■ **Input material**
^^^^^^^^^^^^^^^^
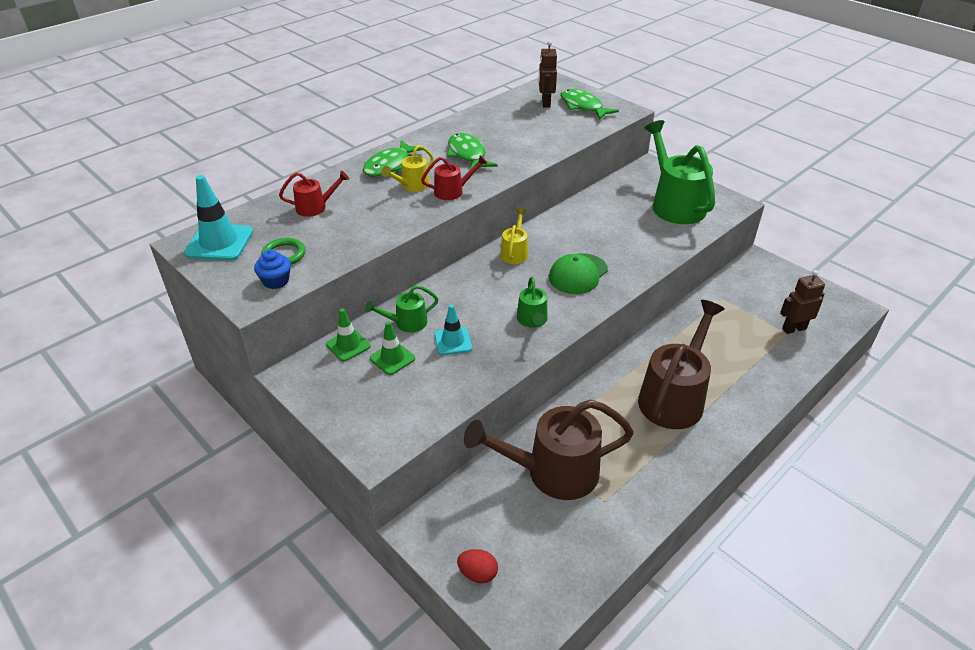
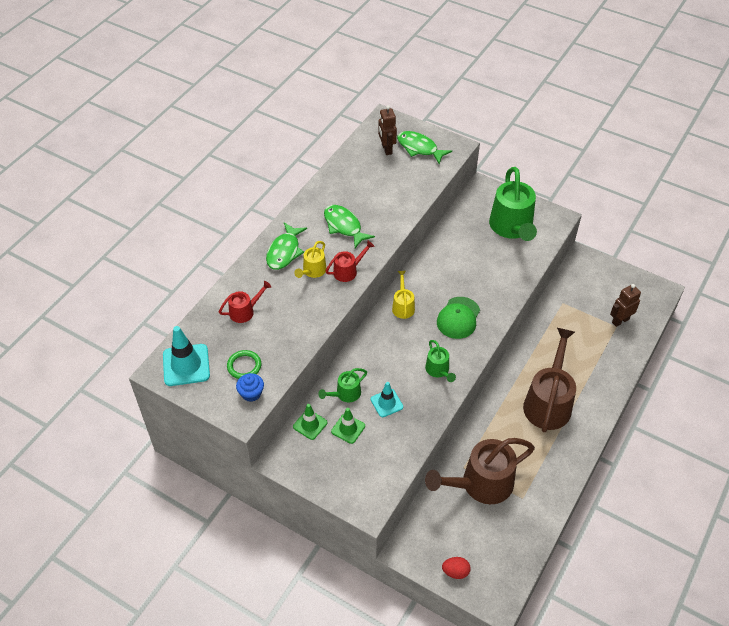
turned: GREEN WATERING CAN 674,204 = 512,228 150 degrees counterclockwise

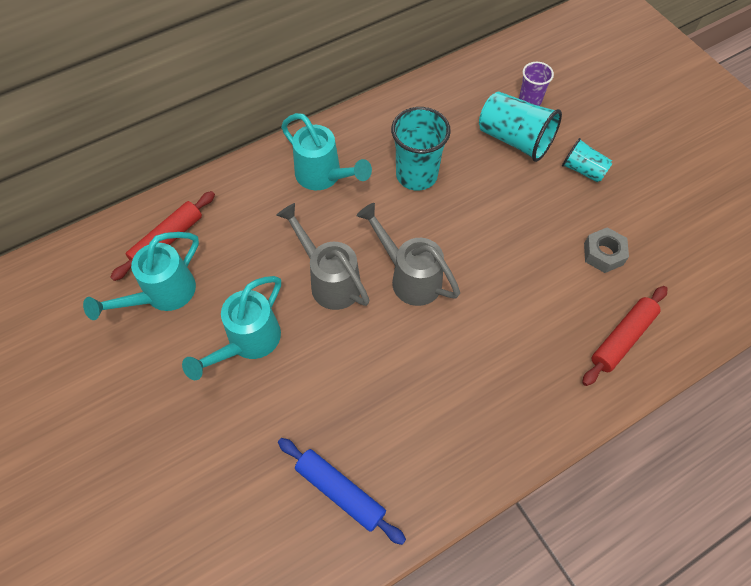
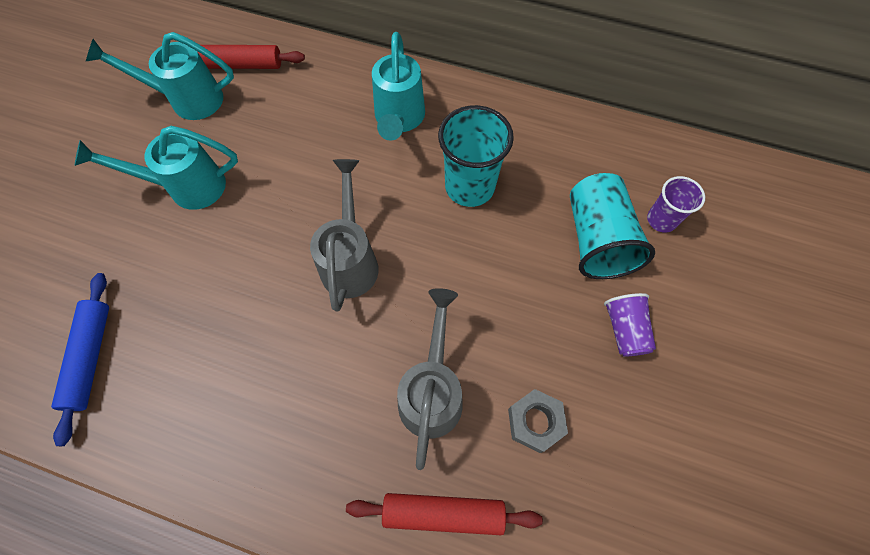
moved: GREY WATERING CAN 329,280 to 432,391
recoloured: TURQUOISE CUP 583,170 to PURPLE CUP 624,330

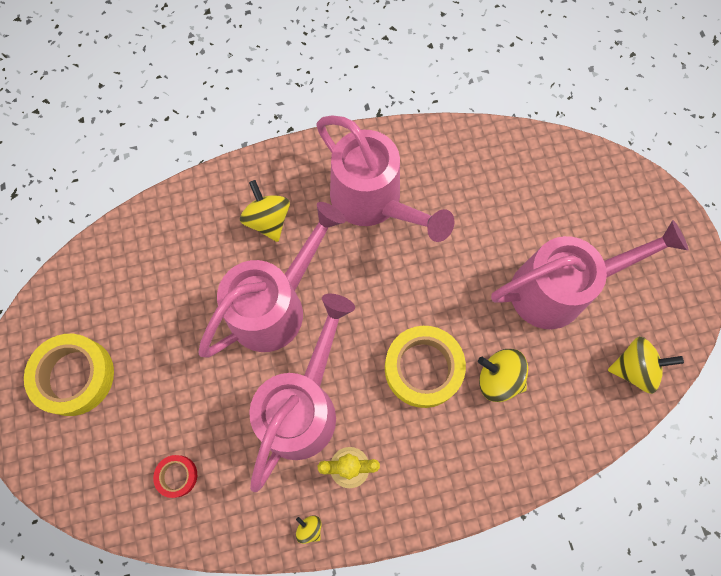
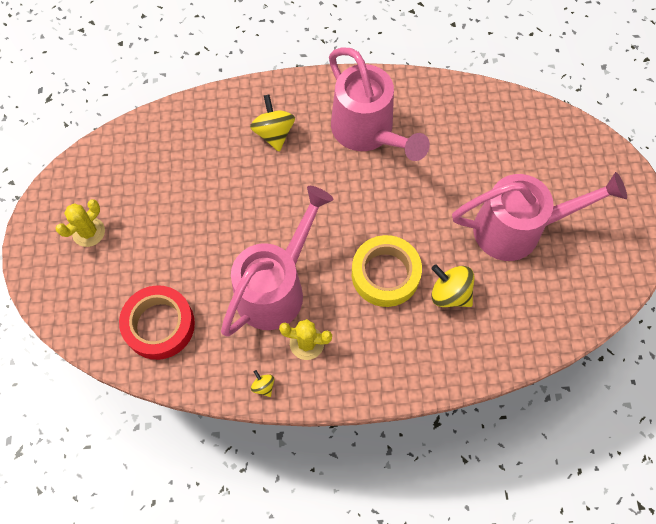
removed: PINK WATERING CAN 275,306; YELLOW SPINNING TOP 634,369
replaced: YELLOW TAPE 74,376 to YELLOW CACTUS 88,232
resized: RED TAPE 177,476 = 159,325 x2.02

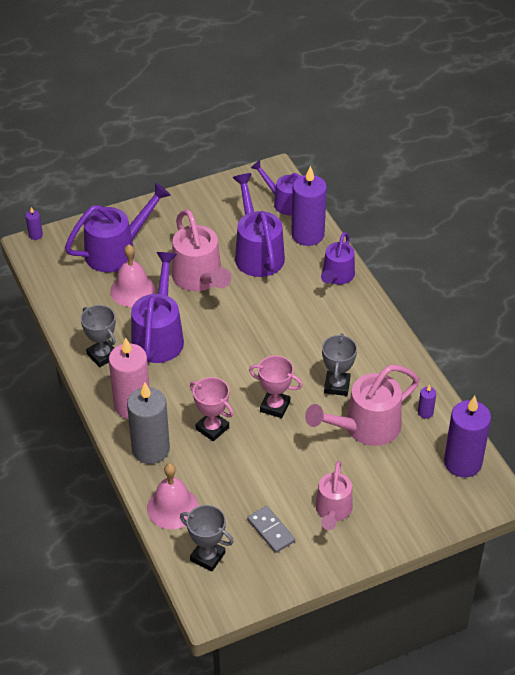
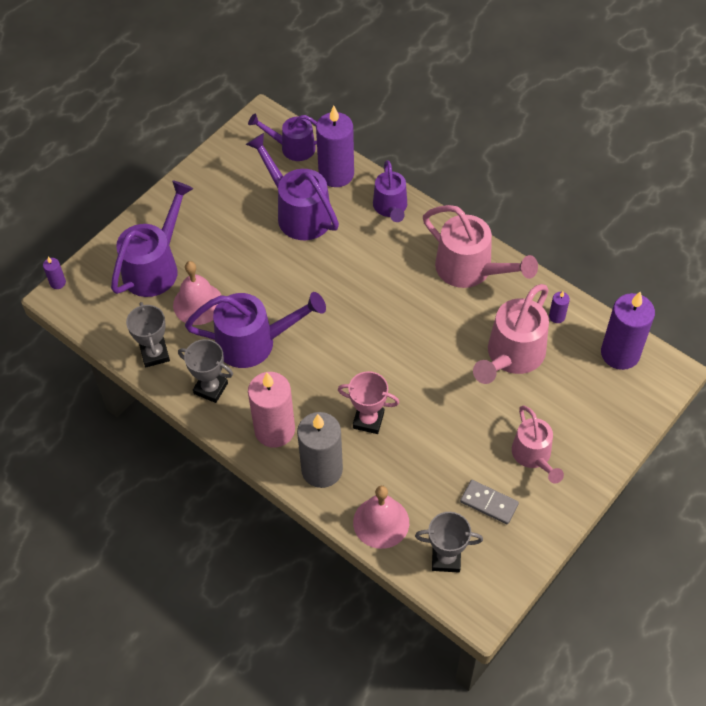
removed: PINK TROPHY 275,406
moved: PINK WATERING CAN 200,279 to 471,270; GREY TROPHY 337,386 to 155,354
turned: PURPLE WATERING CAN 159,335 = 255,342 105 degrees clockwise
^^^^^^^^^^^^^^^^
■ **What to produce**
Only the text of the records belongs in the answer, printed exactly and without pictures.

■ **Answer to this exercise**
turned: GREEN WATERING CAN 674,204 = 512,228 150 degrees counterclockwise

moved: GREY WATERING CAN 329,280 to 432,391
recoloured: TURQUOISE CUP 583,170 to PURPLE CUP 624,330

removed: PINK WATERING CAN 275,306; YELLOW SPINNING TOP 634,369
replaced: YELLOW TAPE 74,376 to YELLOW CACTUS 88,232
resized: RED TAPE 177,476 = 159,325 x2.02

removed: PINK TROPHY 275,406
moved: PINK WATERING CAN 200,279 to 471,270; GREY TROPHY 337,386 to 155,354
turned: PURPLE WATERING CAN 159,335 = 255,342 105 degrees clockwise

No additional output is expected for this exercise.